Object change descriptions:
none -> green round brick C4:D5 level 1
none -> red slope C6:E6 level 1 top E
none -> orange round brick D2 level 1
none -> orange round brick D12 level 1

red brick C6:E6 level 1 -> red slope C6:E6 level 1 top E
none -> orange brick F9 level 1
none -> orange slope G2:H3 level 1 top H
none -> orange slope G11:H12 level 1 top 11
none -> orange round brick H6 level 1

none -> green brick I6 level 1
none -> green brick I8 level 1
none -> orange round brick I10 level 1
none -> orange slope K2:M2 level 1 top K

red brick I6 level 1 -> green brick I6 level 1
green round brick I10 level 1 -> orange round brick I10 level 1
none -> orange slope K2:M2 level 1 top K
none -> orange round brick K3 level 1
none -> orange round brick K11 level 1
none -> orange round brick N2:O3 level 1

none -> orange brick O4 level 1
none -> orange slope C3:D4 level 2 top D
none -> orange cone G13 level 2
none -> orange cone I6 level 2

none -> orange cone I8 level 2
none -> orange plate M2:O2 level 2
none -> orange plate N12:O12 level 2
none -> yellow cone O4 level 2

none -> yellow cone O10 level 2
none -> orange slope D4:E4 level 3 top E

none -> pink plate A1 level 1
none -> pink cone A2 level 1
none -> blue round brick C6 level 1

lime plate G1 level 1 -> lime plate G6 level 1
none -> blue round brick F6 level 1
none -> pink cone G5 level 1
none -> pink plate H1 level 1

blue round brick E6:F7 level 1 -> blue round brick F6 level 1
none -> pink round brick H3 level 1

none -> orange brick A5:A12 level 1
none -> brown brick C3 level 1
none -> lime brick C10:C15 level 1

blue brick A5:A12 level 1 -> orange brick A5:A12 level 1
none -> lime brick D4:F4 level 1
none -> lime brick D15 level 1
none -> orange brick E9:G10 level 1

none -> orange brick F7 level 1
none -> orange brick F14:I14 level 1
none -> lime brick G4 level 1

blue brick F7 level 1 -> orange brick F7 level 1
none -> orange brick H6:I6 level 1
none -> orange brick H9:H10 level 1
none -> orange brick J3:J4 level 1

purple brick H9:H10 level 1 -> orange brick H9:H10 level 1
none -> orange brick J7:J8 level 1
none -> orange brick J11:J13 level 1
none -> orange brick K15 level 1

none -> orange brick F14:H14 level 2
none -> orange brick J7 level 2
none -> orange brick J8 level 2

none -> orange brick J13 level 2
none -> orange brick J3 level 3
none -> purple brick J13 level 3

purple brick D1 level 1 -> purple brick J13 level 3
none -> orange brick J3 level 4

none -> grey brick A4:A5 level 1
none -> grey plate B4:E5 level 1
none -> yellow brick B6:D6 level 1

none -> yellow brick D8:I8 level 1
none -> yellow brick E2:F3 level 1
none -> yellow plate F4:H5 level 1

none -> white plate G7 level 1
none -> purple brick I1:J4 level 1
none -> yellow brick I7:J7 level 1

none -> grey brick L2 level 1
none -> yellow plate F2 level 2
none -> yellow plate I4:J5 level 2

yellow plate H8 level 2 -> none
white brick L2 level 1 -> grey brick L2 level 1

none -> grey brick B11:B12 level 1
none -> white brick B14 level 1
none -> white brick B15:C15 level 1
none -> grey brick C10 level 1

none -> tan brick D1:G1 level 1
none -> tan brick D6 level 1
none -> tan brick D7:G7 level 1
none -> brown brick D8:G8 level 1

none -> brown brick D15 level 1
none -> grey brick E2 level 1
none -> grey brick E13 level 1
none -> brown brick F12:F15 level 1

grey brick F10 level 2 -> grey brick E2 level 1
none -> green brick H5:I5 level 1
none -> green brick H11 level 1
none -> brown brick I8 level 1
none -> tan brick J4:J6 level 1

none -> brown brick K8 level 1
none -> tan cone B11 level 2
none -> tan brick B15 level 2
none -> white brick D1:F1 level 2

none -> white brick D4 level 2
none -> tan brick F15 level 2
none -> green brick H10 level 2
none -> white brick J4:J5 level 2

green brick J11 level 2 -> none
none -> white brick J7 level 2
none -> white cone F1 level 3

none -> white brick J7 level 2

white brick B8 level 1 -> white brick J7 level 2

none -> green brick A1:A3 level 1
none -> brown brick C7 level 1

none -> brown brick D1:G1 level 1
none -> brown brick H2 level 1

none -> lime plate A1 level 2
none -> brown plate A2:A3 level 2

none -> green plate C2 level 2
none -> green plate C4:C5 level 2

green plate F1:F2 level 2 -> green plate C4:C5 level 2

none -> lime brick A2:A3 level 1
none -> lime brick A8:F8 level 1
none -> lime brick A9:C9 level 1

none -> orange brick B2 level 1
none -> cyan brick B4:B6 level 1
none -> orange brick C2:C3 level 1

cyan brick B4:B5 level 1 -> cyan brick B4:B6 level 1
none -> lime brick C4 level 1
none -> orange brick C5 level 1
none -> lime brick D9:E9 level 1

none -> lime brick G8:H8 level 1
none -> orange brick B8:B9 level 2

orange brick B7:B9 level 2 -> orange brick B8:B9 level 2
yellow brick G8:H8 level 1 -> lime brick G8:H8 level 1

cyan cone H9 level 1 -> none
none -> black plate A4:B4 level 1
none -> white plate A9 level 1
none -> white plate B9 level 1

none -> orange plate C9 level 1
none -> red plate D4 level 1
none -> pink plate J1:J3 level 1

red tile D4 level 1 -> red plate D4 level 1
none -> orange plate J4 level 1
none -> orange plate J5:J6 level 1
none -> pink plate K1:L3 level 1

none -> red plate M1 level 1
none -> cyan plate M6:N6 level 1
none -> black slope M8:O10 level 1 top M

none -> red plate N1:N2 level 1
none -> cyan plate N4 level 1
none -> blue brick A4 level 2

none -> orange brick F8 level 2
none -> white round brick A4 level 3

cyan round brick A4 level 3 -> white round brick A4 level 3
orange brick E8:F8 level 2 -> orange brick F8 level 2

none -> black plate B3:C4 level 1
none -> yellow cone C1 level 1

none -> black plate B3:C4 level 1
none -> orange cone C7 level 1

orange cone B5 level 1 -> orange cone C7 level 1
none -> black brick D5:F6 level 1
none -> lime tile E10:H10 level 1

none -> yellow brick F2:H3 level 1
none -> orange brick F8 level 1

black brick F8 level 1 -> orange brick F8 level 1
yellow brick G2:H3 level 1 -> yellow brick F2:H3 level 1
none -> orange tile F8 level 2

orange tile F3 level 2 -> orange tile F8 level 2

Description of the task: Each line above should appear again, reproduced exactly.

Answer to the problem:
none -> green round brick C4:D5 level 1
none -> red slope C6:E6 level 1 top E
none -> orange round brick D2 level 1
none -> orange round brick D12 level 1

red brick C6:E6 level 1 -> red slope C6:E6 level 1 top E
none -> orange brick F9 level 1
none -> orange slope G2:H3 level 1 top H
none -> orange slope G11:H12 level 1 top 11
none -> orange round brick H6 level 1

none -> green brick I6 level 1
none -> green brick I8 level 1
none -> orange round brick I10 level 1
none -> orange slope K2:M2 level 1 top K

red brick I6 level 1 -> green brick I6 level 1
green round brick I10 level 1 -> orange round brick I10 level 1
none -> orange slope K2:M2 level 1 top K
none -> orange round brick K3 level 1
none -> orange round brick K11 level 1
none -> orange round brick N2:O3 level 1

none -> orange brick O4 level 1
none -> orange slope C3:D4 level 2 top D
none -> orange cone G13 level 2
none -> orange cone I6 level 2

none -> orange cone I8 level 2
none -> orange plate M2:O2 level 2
none -> orange plate N12:O12 level 2
none -> yellow cone O4 level 2

none -> yellow cone O10 level 2
none -> orange slope D4:E4 level 3 top E

none -> pink plate A1 level 1
none -> pink cone A2 level 1
none -> blue round brick C6 level 1

lime plate G1 level 1 -> lime plate G6 level 1
none -> blue round brick F6 level 1
none -> pink cone G5 level 1
none -> pink plate H1 level 1

blue round brick E6:F7 level 1 -> blue round brick F6 level 1
none -> pink round brick H3 level 1

none -> orange brick A5:A12 level 1
none -> brown brick C3 level 1
none -> lime brick C10:C15 level 1

blue brick A5:A12 level 1 -> orange brick A5:A12 level 1
none -> lime brick D4:F4 level 1
none -> lime brick D15 level 1
none -> orange brick E9:G10 level 1

none -> orange brick F7 level 1
none -> orange brick F14:I14 level 1
none -> lime brick G4 level 1

blue brick F7 level 1 -> orange brick F7 level 1
none -> orange brick H6:I6 level 1
none -> orange brick H9:H10 level 1
none -> orange brick J3:J4 level 1

purple brick H9:H10 level 1 -> orange brick H9:H10 level 1
none -> orange brick J7:J8 level 1
none -> orange brick J11:J13 level 1
none -> orange brick K15 level 1

none -> orange brick F14:H14 level 2
none -> orange brick J7 level 2
none -> orange brick J8 level 2

none -> orange brick J13 level 2
none -> orange brick J3 level 3
none -> purple brick J13 level 3

purple brick D1 level 1 -> purple brick J13 level 3
none -> orange brick J3 level 4

none -> grey brick A4:A5 level 1
none -> grey plate B4:E5 level 1
none -> yellow brick B6:D6 level 1

none -> yellow brick D8:I8 level 1
none -> yellow brick E2:F3 level 1
none -> yellow plate F4:H5 level 1

none -> white plate G7 level 1
none -> purple brick I1:J4 level 1
none -> yellow brick I7:J7 level 1

none -> grey brick L2 level 1
none -> yellow plate F2 level 2
none -> yellow plate I4:J5 level 2

yellow plate H8 level 2 -> none
white brick L2 level 1 -> grey brick L2 level 1

none -> grey brick B11:B12 level 1
none -> white brick B14 level 1
none -> white brick B15:C15 level 1
none -> grey brick C10 level 1

none -> tan brick D1:G1 level 1
none -> tan brick D6 level 1
none -> tan brick D7:G7 level 1
none -> brown brick D8:G8 level 1

none -> brown brick D15 level 1
none -> grey brick E2 level 1
none -> grey brick E13 level 1
none -> brown brick F12:F15 level 1

grey brick F10 level 2 -> grey brick E2 level 1
none -> green brick H5:I5 level 1
none -> green brick H11 level 1
none -> brown brick I8 level 1
none -> tan brick J4:J6 level 1

none -> brown brick K8 level 1
none -> tan cone B11 level 2
none -> tan brick B15 level 2
none -> white brick D1:F1 level 2

none -> white brick D4 level 2
none -> tan brick F15 level 2
none -> green brick H10 level 2
none -> white brick J4:J5 level 2

green brick J11 level 2 -> none
none -> white brick J7 level 2
none -> white cone F1 level 3

none -> white brick J7 level 2

white brick B8 level 1 -> white brick J7 level 2

none -> green brick A1:A3 level 1
none -> brown brick C7 level 1

none -> brown brick D1:G1 level 1
none -> brown brick H2 level 1

none -> lime plate A1 level 2
none -> brown plate A2:A3 level 2

none -> green plate C2 level 2
none -> green plate C4:C5 level 2

green plate F1:F2 level 2 -> green plate C4:C5 level 2

none -> lime brick A2:A3 level 1
none -> lime brick A8:F8 level 1
none -> lime brick A9:C9 level 1

none -> orange brick B2 level 1
none -> cyan brick B4:B6 level 1
none -> orange brick C2:C3 level 1

cyan brick B4:B5 level 1 -> cyan brick B4:B6 level 1
none -> lime brick C4 level 1
none -> orange brick C5 level 1
none -> lime brick D9:E9 level 1

none -> lime brick G8:H8 level 1
none -> orange brick B8:B9 level 2

orange brick B7:B9 level 2 -> orange brick B8:B9 level 2
yellow brick G8:H8 level 1 -> lime brick G8:H8 level 1

cyan cone H9 level 1 -> none
none -> black plate A4:B4 level 1
none -> white plate A9 level 1
none -> white plate B9 level 1

none -> orange plate C9 level 1
none -> red plate D4 level 1
none -> pink plate J1:J3 level 1

red tile D4 level 1 -> red plate D4 level 1
none -> orange plate J4 level 1
none -> orange plate J5:J6 level 1
none -> pink plate K1:L3 level 1

none -> red plate M1 level 1
none -> cyan plate M6:N6 level 1
none -> black slope M8:O10 level 1 top M

none -> red plate N1:N2 level 1
none -> cyan plate N4 level 1
none -> blue brick A4 level 2

none -> orange brick F8 level 2
none -> white round brick A4 level 3

cyan round brick A4 level 3 -> white round brick A4 level 3
orange brick E8:F8 level 2 -> orange brick F8 level 2

none -> black plate B3:C4 level 1
none -> yellow cone C1 level 1

none -> black plate B3:C4 level 1
none -> orange cone C7 level 1

orange cone B5 level 1 -> orange cone C7 level 1
none -> black brick D5:F6 level 1
none -> lime tile E10:H10 level 1

none -> yellow brick F2:H3 level 1
none -> orange brick F8 level 1

black brick F8 level 1 -> orange brick F8 level 1
yellow brick G2:H3 level 1 -> yellow brick F2:H3 level 1
none -> orange tile F8 level 2

orange tile F3 level 2 -> orange tile F8 level 2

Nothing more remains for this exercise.